[Task description]
Once the line containing "lime tile G1 level 1 -> lime plate G1 level 1" is found in the entries below, reproduce it and every line after it, stopping at and including the line containing "orange brick F3:G3"; reproduce nothing else, and keep each line exact.
Top of Data shown
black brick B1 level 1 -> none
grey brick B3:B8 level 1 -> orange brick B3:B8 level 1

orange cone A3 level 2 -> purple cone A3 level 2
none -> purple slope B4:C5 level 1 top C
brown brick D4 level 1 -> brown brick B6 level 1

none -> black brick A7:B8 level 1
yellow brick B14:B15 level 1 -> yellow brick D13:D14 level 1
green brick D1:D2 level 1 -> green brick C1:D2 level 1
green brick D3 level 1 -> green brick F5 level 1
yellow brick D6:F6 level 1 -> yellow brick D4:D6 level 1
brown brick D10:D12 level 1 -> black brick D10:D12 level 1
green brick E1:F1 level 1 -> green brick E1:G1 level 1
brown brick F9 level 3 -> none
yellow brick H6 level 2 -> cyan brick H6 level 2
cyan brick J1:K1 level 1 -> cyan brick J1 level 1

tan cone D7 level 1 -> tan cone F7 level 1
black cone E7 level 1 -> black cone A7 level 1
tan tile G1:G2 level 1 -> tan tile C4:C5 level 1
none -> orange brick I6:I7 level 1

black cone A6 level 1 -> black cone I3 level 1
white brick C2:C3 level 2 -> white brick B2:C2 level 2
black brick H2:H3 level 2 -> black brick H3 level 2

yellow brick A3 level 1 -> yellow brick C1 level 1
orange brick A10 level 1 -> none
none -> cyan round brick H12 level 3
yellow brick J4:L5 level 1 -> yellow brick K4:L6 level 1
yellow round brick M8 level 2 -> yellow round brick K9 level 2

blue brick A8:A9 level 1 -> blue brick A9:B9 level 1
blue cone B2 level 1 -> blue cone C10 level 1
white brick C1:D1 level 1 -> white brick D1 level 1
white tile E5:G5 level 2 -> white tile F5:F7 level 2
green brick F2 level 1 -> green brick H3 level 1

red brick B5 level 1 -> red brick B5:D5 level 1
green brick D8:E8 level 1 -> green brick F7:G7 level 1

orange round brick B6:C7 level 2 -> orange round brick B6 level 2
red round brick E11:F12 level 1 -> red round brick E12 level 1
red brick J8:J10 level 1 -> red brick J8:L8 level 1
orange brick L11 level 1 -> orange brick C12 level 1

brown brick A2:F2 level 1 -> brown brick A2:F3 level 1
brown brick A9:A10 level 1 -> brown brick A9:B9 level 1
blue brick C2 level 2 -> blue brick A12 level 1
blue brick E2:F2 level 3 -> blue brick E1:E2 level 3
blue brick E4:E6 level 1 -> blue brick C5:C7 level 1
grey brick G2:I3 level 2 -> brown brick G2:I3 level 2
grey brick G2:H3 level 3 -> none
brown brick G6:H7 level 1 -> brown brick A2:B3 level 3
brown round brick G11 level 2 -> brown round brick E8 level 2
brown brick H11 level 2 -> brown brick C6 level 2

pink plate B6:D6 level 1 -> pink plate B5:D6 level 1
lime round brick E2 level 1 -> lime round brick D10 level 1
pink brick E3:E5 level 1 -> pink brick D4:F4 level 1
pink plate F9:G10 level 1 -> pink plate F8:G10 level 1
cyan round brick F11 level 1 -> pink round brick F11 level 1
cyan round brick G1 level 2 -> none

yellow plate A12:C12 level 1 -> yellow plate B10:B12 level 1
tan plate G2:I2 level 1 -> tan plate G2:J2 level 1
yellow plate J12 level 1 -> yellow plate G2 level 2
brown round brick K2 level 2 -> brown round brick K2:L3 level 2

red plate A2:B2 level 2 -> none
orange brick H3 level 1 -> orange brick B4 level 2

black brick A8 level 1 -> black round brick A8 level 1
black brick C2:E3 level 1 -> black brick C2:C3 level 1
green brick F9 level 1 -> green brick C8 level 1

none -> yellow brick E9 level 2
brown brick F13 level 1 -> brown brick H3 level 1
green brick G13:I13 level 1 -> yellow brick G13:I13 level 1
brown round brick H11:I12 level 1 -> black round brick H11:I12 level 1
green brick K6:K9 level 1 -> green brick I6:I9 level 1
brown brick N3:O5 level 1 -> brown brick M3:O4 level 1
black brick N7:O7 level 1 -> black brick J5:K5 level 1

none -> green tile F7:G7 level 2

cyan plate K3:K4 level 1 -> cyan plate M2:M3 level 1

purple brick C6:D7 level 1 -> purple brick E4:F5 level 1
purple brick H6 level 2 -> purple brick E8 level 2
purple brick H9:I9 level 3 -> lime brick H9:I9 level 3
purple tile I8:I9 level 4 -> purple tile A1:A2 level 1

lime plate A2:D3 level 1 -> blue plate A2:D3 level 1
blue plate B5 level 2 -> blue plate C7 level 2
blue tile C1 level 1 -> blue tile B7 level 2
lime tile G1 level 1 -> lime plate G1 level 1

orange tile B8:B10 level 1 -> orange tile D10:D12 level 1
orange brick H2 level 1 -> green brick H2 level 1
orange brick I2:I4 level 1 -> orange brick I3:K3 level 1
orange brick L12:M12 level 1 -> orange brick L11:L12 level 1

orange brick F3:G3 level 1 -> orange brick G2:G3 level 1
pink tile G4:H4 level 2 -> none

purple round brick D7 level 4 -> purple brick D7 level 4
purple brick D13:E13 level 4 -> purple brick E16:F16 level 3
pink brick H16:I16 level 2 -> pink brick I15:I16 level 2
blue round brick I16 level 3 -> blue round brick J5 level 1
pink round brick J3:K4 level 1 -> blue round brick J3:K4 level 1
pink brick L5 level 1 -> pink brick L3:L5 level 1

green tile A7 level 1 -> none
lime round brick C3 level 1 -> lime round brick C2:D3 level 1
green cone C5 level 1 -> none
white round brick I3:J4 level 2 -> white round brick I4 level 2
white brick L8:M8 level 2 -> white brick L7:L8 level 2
Bottom of Data shown
[Result of the exercise]
lime tile G1 level 1 -> lime plate G1 level 1

orange tile B8:B10 level 1 -> orange tile D10:D12 level 1
orange brick H2 level 1 -> green brick H2 level 1
orange brick I2:I4 level 1 -> orange brick I3:K3 level 1
orange brick L12:M12 level 1 -> orange brick L11:L12 level 1

orange brick F3:G3 level 1 -> orange brick G2:G3 level 1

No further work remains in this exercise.